(Beginning of Data for analysis)

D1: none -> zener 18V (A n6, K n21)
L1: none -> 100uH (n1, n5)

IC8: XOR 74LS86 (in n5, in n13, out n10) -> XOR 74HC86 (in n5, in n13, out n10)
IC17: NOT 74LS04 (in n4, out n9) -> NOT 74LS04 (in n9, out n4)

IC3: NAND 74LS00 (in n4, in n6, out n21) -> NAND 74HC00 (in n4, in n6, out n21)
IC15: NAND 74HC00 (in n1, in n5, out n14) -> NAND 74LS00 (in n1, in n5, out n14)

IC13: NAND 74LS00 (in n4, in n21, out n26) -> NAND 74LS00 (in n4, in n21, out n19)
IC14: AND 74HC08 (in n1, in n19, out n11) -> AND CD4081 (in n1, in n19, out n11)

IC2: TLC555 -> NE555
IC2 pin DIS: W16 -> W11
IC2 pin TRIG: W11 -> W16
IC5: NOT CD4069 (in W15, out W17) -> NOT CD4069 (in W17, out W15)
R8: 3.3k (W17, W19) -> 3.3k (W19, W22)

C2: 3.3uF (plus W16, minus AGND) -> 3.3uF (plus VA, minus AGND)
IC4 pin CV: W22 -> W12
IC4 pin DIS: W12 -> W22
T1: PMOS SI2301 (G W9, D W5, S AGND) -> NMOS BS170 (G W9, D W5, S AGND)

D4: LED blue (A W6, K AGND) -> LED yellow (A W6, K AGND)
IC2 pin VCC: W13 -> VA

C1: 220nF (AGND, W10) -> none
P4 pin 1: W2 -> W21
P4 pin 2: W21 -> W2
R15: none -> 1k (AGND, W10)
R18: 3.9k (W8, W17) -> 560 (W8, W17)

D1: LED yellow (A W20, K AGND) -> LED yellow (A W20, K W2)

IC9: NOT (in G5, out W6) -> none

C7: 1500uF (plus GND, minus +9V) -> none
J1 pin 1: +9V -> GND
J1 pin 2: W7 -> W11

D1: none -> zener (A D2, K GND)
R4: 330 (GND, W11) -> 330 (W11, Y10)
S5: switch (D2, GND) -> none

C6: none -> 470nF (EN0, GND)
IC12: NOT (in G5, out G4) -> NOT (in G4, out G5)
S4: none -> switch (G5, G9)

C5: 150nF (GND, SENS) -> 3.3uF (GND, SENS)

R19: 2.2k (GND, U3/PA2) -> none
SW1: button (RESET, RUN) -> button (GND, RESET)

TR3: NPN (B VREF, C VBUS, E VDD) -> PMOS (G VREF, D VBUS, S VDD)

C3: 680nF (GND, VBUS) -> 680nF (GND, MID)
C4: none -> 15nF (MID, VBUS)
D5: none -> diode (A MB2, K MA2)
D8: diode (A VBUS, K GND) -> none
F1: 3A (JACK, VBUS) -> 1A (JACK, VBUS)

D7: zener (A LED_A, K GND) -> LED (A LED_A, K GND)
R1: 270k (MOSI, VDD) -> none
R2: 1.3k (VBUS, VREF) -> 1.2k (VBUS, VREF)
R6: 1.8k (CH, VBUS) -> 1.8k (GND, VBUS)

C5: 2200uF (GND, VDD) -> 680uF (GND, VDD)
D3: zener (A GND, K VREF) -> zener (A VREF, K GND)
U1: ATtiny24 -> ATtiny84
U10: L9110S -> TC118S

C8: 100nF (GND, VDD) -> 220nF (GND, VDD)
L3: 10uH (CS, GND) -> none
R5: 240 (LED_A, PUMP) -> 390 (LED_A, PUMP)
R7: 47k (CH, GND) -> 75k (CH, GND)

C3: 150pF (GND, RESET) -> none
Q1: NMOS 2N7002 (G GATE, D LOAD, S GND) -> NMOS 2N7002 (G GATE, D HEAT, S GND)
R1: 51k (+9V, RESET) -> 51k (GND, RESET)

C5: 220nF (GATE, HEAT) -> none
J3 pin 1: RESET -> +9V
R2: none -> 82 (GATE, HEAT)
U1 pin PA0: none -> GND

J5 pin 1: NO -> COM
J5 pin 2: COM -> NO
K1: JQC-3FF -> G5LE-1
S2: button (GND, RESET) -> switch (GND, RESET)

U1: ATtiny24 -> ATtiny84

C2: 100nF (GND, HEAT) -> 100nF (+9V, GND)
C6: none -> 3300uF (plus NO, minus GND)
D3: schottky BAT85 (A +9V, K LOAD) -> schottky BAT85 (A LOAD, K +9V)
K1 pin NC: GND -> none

(End of Data for analysis)

Work to complete
Write out every entry again so that each line matches the original exactly.

Task response
D1: none -> zener 18V (A n6, K n21)
L1: none -> 100uH (n1, n5)

IC8: XOR 74LS86 (in n5, in n13, out n10) -> XOR 74HC86 (in n5, in n13, out n10)
IC17: NOT 74LS04 (in n4, out n9) -> NOT 74LS04 (in n9, out n4)

IC3: NAND 74LS00 (in n4, in n6, out n21) -> NAND 74HC00 (in n4, in n6, out n21)
IC15: NAND 74HC00 (in n1, in n5, out n14) -> NAND 74LS00 (in n1, in n5, out n14)

IC13: NAND 74LS00 (in n4, in n21, out n26) -> NAND 74LS00 (in n4, in n21, out n19)
IC14: AND 74HC08 (in n1, in n19, out n11) -> AND CD4081 (in n1, in n19, out n11)

IC2: TLC555 -> NE555
IC2 pin DIS: W16 -> W11
IC2 pin TRIG: W11 -> W16
IC5: NOT CD4069 (in W15, out W17) -> NOT CD4069 (in W17, out W15)
R8: 3.3k (W17, W19) -> 3.3k (W19, W22)

C2: 3.3uF (plus W16, minus AGND) -> 3.3uF (plus VA, minus AGND)
IC4 pin CV: W22 -> W12
IC4 pin DIS: W12 -> W22
T1: PMOS SI2301 (G W9, D W5, S AGND) -> NMOS BS170 (G W9, D W5, S AGND)

D4: LED blue (A W6, K AGND) -> LED yellow (A W6, K AGND)
IC2 pin VCC: W13 -> VA

C1: 220nF (AGND, W10) -> none
P4 pin 1: W2 -> W21
P4 pin 2: W21 -> W2
R15: none -> 1k (AGND, W10)
R18: 3.9k (W8, W17) -> 560 (W8, W17)

D1: LED yellow (A W20, K AGND) -> LED yellow (A W20, K W2)

IC9: NOT (in G5, out W6) -> none

C7: 1500uF (plus GND, minus +9V) -> none
J1 pin 1: +9V -> GND
J1 pin 2: W7 -> W11

D1: none -> zener (A D2, K GND)
R4: 330 (GND, W11) -> 330 (W11, Y10)
S5: switch (D2, GND) -> none

C6: none -> 470nF (EN0, GND)
IC12: NOT (in G5, out G4) -> NOT (in G4, out G5)
S4: none -> switch (G5, G9)

C5: 150nF (GND, SENS) -> 3.3uF (GND, SENS)

R19: 2.2k (GND, U3/PA2) -> none
SW1: button (RESET, RUN) -> button (GND, RESET)

TR3: NPN (B VREF, C VBUS, E VDD) -> PMOS (G VREF, D VBUS, S VDD)

C3: 680nF (GND, VBUS) -> 680nF (GND, MID)
C4: none -> 15nF (MID, VBUS)
D5: none -> diode (A MB2, K MA2)
D8: diode (A VBUS, K GND) -> none
F1: 3A (JACK, VBUS) -> 1A (JACK, VBUS)

D7: zener (A LED_A, K GND) -> LED (A LED_A, K GND)
R1: 270k (MOSI, VDD) -> none
R2: 1.3k (VBUS, VREF) -> 1.2k (VBUS, VREF)
R6: 1.8k (CH, VBUS) -> 1.8k (GND, VBUS)

C5: 2200uF (GND, VDD) -> 680uF (GND, VDD)
D3: zener (A GND, K VREF) -> zener (A VREF, K GND)
U1: ATtiny24 -> ATtiny84
U10: L9110S -> TC118S

C8: 100nF (GND, VDD) -> 220nF (GND, VDD)
L3: 10uH (CS, GND) -> none
R5: 240 (LED_A, PUMP) -> 390 (LED_A, PUMP)
R7: 47k (CH, GND) -> 75k (CH, GND)

C3: 150pF (GND, RESET) -> none
Q1: NMOS 2N7002 (G GATE, D LOAD, S GND) -> NMOS 2N7002 (G GATE, D HEAT, S GND)
R1: 51k (+9V, RESET) -> 51k (GND, RESET)

C5: 220nF (GATE, HEAT) -> none
J3 pin 1: RESET -> +9V
R2: none -> 82 (GATE, HEAT)
U1 pin PA0: none -> GND

J5 pin 1: NO -> COM
J5 pin 2: COM -> NO
K1: JQC-3FF -> G5LE-1
S2: button (GND, RESET) -> switch (GND, RESET)

U1: ATtiny24 -> ATtiny84

C2: 100nF (GND, HEAT) -> 100nF (+9V, GND)
C6: none -> 3300uF (plus NO, minus GND)
D3: schottky BAT85 (A +9V, K LOAD) -> schottky BAT85 (A LOAD, K +9V)
K1 pin NC: GND -> none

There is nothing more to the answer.